┏━━

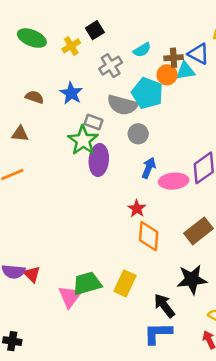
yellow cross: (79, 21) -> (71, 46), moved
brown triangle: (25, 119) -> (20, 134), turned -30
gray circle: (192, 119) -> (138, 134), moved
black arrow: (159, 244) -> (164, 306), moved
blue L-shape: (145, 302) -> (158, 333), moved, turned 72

┗━━

**What is needed:** The expected result is every record above, word for word, with no pictures in it.

**Exercise solution:**
yellow cross: (79, 21) -> (71, 46), moved
brown triangle: (25, 119) -> (20, 134), turned -30
gray circle: (192, 119) -> (138, 134), moved
black arrow: (159, 244) -> (164, 306), moved
blue L-shape: (145, 302) -> (158, 333), moved, turned 72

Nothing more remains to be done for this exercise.